Entrées -
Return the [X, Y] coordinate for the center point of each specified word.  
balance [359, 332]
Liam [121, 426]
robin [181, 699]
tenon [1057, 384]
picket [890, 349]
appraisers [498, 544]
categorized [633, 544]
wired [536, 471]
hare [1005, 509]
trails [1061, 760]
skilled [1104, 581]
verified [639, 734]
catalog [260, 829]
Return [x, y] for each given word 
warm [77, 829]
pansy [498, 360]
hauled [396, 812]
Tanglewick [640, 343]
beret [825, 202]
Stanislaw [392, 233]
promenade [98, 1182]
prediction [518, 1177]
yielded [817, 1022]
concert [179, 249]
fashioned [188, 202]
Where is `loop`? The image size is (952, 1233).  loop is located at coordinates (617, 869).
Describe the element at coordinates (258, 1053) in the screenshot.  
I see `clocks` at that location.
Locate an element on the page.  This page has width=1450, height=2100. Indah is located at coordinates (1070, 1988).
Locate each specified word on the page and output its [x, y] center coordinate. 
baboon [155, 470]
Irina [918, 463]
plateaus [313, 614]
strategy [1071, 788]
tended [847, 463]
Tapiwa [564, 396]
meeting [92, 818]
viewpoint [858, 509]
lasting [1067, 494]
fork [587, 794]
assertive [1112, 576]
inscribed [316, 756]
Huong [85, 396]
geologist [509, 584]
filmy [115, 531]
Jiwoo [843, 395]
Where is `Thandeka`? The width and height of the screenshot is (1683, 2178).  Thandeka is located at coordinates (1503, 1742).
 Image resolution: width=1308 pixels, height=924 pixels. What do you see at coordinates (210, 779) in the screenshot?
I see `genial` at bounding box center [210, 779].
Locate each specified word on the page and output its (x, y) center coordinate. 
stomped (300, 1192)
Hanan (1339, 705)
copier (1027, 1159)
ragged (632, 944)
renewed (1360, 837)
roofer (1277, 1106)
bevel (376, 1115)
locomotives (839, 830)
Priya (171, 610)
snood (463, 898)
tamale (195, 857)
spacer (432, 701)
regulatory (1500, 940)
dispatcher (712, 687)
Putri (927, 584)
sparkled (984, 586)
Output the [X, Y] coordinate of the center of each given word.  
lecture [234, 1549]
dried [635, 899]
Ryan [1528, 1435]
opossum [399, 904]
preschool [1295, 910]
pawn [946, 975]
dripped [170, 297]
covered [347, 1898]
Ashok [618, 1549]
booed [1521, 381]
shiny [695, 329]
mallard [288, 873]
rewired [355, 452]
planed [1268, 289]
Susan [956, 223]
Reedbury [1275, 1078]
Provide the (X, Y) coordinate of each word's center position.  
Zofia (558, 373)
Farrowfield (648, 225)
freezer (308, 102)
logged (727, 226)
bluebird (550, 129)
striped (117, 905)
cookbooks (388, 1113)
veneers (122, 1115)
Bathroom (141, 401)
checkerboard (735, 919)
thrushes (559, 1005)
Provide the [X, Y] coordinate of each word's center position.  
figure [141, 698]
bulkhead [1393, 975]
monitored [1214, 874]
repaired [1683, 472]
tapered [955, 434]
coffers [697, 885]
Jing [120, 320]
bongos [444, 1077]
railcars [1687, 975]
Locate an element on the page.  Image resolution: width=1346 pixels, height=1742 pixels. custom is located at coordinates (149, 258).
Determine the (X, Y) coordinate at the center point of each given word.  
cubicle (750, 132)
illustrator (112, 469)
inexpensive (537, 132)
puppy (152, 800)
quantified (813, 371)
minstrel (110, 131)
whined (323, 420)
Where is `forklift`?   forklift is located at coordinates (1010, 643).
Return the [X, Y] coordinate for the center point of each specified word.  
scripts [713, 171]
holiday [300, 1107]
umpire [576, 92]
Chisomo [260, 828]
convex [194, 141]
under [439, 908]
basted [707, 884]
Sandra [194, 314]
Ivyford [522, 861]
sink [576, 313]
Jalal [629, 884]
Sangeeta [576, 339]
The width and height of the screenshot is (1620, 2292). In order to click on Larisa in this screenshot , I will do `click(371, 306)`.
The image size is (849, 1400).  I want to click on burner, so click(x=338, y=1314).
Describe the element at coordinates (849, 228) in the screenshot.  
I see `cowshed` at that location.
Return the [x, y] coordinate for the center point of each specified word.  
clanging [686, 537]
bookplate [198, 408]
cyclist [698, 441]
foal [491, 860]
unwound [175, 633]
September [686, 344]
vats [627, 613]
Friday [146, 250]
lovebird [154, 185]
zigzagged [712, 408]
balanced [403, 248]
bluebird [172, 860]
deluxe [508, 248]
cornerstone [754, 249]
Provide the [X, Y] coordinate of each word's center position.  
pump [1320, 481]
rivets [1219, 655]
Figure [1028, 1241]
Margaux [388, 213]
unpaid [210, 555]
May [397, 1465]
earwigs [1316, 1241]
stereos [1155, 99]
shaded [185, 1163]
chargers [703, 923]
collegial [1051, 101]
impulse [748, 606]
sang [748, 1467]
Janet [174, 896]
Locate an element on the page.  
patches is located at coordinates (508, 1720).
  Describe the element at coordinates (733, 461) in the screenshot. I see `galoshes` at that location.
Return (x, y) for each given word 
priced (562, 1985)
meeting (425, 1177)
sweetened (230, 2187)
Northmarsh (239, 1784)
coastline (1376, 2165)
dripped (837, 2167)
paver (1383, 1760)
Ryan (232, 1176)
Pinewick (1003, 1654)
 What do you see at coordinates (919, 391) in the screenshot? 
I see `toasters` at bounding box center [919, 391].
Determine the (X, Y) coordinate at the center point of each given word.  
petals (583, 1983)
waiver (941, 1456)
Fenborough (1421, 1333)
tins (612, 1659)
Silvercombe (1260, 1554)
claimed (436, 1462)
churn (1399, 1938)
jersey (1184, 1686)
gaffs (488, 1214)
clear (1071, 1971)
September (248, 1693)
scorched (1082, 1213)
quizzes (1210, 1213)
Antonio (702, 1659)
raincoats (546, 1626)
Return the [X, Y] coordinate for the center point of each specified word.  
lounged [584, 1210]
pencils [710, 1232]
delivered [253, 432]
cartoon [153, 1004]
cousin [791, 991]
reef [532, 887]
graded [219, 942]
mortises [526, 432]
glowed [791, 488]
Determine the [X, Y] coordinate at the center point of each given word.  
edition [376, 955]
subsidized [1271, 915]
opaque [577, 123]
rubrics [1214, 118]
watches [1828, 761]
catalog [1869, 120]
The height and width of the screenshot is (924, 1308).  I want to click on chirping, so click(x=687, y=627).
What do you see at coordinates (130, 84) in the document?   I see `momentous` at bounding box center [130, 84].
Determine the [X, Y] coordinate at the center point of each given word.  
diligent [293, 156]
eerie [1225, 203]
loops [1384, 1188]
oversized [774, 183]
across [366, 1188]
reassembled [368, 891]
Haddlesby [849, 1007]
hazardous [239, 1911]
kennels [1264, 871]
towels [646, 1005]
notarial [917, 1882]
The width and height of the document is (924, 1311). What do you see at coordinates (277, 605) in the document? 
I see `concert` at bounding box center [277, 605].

Consigne - Pouvez-vous recopier à l'identique les lignes qui commencent à celle contenant "meeting (425, 1177)" et se terminent à celle contenant "opaque [577, 123]", ces deux lignes comprises ?

Solution rédigée -
meeting (425, 1177)
sweetened (230, 2187)
Northmarsh (239, 1784)
coastline (1376, 2165)
dripped (837, 2167)
paver (1383, 1760)
Ryan (232, 1176)
Pinewick (1003, 1654)
 What do you see at coordinates (919, 391) in the screenshot? 
I see `toasters` at bounding box center [919, 391].
Determine the (X, Y) coordinate at the center point of each given word.  
petals (583, 1983)
waiver (941, 1456)
Fenborough (1421, 1333)
tins (612, 1659)
Silvercombe (1260, 1554)
claimed (436, 1462)
churn (1399, 1938)
jersey (1184, 1686)
gaffs (488, 1214)
clear (1071, 1971)
September (248, 1693)
scorched (1082, 1213)
quizzes (1210, 1213)
Antonio (702, 1659)
raincoats (546, 1626)
Return the [X, Y] coordinate for the center point of each specified word.  
lounged [584, 1210]
pencils [710, 1232]
delivered [253, 432]
cartoon [153, 1004]
cousin [791, 991]
reef [532, 887]
graded [219, 942]
mortises [526, 432]
glowed [791, 488]
Determine the [X, Y] coordinate at the center point of each given word.  
edition [376, 955]
subsidized [1271, 915]
opaque [577, 123]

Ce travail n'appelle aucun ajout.